Aim of the exercise: Copy each line below exactly and leave the pictures out.

Shape outline coordinates:
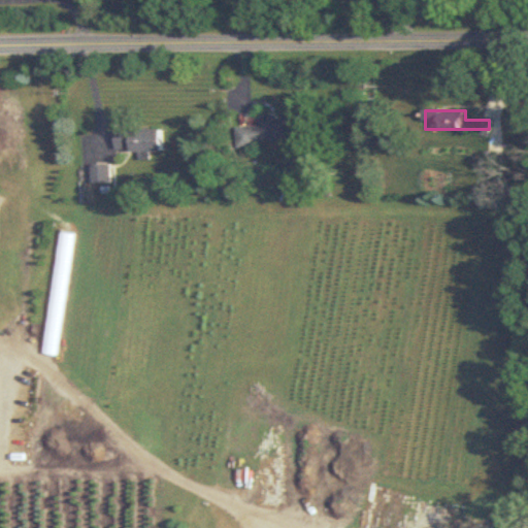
[(257,141),(293,141),(293,118),(261,118),(261,127),(237,127),(237,149),(257,149),(257,141)]
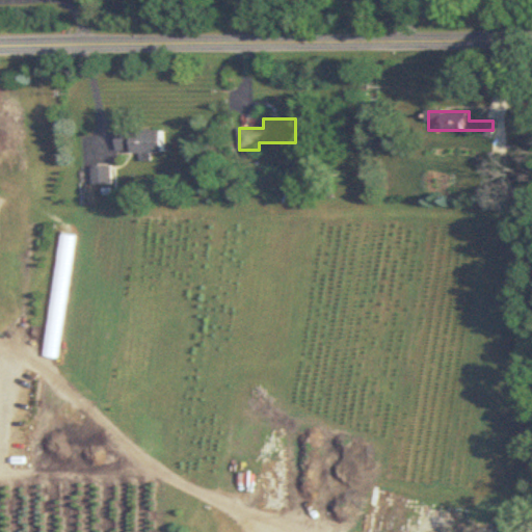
[(165,130),(117,130),(117,153),(165,153),(165,130)]
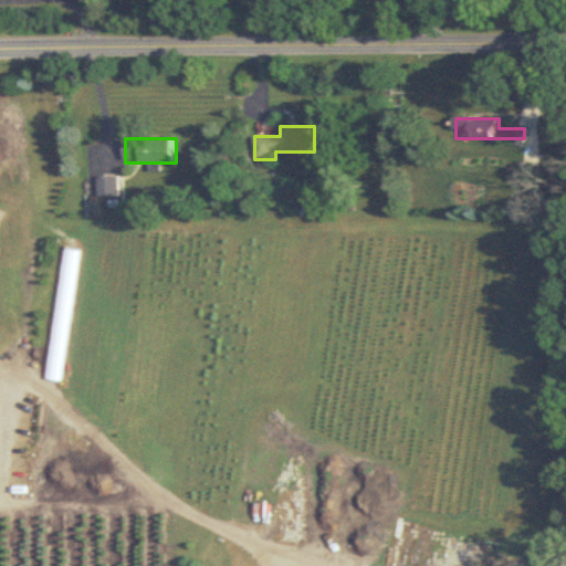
[(118,177),(100,177),(100,195),(118,195),(118,177)]
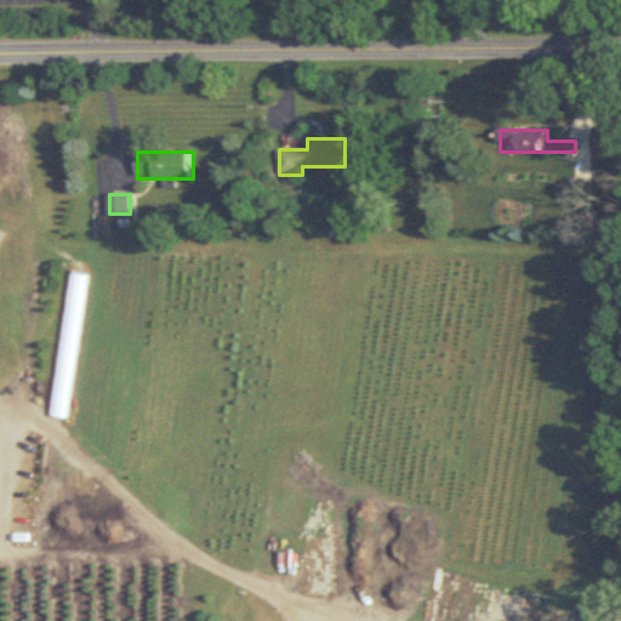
[(49,415),(66,417),(85,275),(68,273),(49,415)]
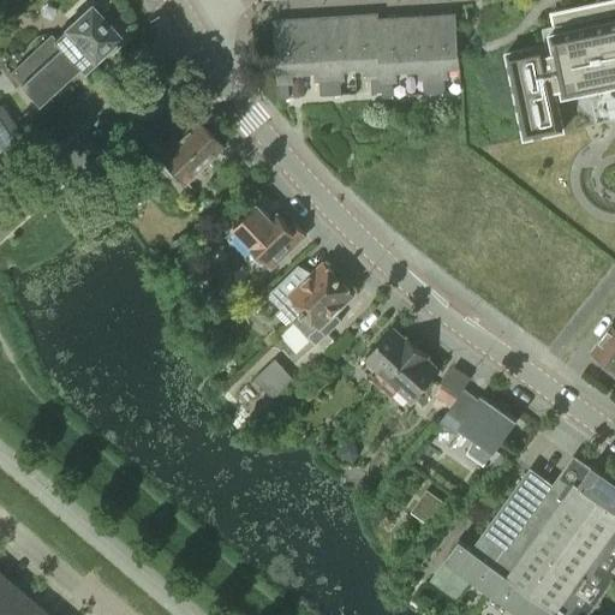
[(521,49),(506,53),(508,64),(509,71),(512,83),(513,90),(514,90),(517,101),(515,101),(518,108),(520,120),(521,127),(524,138),(535,136),(535,137),(542,135),(563,130),(561,119),(560,112),(559,106),(557,99),(556,99),(555,90),(561,89),(562,96),(567,95),(614,84),(614,0),(609,0),(550,13),(555,33),(549,34),(554,52),(547,53),(545,45),(529,48),(529,47),(521,49)]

Solution to this problem:
[(257,141),(293,141),(293,118),(261,118),(261,127),(237,127),(237,149),(257,149),(257,141)]
[(165,130),(117,130),(117,153),(165,153),(165,130)]
[(118,177),(100,177),(100,195),(118,195),(118,177)]
[(49,415),(66,417),(85,275),(68,273),(49,415)]
[(521,49),(506,53),(508,64),(509,71),(512,83),(513,90),(514,90),(517,101),(515,101),(518,108),(520,120),(521,127),(524,138),(535,136),(535,137),(542,135),(563,130),(561,119),(560,112),(559,106),(557,99),(556,99),(555,90),(561,89),(562,96),(567,95),(614,84),(614,0),(609,0),(550,13),(555,33),(549,34),(554,52),(547,53),(545,45),(529,48),(529,47),(521,49)]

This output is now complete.